-- What the exercise asks --
Retype the data below, every word of it, exactly.

Segment Start: Data shown

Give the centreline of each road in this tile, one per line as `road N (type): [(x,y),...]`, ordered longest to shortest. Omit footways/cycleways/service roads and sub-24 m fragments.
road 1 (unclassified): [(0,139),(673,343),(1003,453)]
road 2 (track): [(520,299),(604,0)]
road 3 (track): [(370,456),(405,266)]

Segment End: Data shown

-- Answer for the task --
Give the centreline of each road in this tile, one per line as `road N (type): [(x,y),...]`, ordered longest to shortest. Omit footways/cycleways/service roads and sub-24 m fragments.
road 1 (unclassified): [(0,139),(673,343),(1003,453)]
road 2 (track): [(520,299),(604,0)]
road 3 (track): [(370,456),(405,266)]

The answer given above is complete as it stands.